Every line in the records below between the one holding "(584, 583) = (986, 287): grey" and the one holding "(497, 143) = (649, 218): red", inclusive, is to be set down exactly; all other lines are to be left out.

-------- Supplied data --------

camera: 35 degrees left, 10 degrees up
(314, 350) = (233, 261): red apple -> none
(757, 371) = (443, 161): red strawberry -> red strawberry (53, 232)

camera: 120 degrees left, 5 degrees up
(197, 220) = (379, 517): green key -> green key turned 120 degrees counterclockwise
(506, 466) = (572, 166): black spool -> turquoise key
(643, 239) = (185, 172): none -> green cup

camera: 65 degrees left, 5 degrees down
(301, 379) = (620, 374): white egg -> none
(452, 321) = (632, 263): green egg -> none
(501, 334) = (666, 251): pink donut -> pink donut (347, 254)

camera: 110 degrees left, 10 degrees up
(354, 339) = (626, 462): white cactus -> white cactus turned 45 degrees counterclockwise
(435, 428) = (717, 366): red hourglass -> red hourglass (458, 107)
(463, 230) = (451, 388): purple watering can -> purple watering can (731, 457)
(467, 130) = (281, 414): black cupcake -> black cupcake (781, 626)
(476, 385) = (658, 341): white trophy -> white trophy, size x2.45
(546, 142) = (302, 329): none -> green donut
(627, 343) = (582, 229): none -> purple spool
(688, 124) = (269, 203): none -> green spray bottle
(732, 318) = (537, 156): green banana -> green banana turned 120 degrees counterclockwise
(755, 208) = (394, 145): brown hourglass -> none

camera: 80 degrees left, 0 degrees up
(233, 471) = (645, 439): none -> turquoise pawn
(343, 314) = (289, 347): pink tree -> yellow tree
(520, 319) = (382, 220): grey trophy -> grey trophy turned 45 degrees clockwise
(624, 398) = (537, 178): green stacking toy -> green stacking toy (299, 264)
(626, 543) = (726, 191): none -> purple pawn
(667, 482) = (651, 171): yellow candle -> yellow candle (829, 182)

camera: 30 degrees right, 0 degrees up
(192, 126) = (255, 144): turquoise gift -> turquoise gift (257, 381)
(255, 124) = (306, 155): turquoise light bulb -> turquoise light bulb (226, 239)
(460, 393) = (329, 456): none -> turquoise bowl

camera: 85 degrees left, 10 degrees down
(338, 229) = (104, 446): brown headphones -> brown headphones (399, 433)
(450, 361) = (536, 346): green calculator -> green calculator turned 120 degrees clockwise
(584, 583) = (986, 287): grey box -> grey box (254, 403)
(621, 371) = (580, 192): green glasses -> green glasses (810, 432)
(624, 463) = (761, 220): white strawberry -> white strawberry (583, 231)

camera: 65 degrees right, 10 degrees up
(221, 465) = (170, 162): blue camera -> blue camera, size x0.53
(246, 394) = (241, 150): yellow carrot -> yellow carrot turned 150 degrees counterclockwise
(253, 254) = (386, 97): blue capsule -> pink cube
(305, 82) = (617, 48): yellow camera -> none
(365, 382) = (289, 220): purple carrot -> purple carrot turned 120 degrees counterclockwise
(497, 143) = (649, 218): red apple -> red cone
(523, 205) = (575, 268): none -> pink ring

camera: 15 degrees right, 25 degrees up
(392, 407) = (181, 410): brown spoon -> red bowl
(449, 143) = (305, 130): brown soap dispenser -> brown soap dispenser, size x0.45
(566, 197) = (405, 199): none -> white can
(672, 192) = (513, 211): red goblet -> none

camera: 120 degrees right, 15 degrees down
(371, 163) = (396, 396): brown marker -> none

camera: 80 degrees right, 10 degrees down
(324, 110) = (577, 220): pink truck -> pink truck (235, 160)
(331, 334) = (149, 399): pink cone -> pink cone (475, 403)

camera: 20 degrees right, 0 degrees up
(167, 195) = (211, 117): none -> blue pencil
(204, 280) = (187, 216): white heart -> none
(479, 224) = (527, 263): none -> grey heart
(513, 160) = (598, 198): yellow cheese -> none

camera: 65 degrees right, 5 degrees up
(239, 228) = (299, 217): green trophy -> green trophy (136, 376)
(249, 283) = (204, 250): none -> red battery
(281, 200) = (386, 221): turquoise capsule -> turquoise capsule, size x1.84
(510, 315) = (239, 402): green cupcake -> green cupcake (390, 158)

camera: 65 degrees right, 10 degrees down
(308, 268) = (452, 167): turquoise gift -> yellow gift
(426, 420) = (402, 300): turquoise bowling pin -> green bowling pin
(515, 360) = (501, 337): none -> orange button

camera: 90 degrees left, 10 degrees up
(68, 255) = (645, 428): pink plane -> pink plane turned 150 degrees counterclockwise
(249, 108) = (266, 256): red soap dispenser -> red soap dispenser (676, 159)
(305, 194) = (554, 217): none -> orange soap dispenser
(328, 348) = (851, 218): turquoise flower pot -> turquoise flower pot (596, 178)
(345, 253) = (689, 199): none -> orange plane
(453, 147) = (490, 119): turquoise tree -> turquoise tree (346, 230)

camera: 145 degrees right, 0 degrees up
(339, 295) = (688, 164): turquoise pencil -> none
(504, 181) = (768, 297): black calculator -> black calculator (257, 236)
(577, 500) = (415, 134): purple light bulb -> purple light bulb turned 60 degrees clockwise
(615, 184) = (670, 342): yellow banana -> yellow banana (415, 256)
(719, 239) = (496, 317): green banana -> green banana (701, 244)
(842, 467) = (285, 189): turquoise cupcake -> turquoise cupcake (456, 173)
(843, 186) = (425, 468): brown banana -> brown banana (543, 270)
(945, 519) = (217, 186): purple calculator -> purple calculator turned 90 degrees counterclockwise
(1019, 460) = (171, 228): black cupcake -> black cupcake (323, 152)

--------

Solution:
(584, 583) = (986, 287): grey box -> grey box (254, 403)
(621, 371) = (580, 192): green glasses -> green glasses (810, 432)
(624, 463) = (761, 220): white strawberry -> white strawberry (583, 231)

camera: 65 degrees right, 10 degrees up
(221, 465) = (170, 162): blue camera -> blue camera, size x0.53
(246, 394) = (241, 150): yellow carrot -> yellow carrot turned 150 degrees counterclockwise
(253, 254) = (386, 97): blue capsule -> pink cube
(305, 82) = (617, 48): yellow camera -> none
(365, 382) = (289, 220): purple carrot -> purple carrot turned 120 degrees counterclockwise
(497, 143) = (649, 218): red apple -> red cone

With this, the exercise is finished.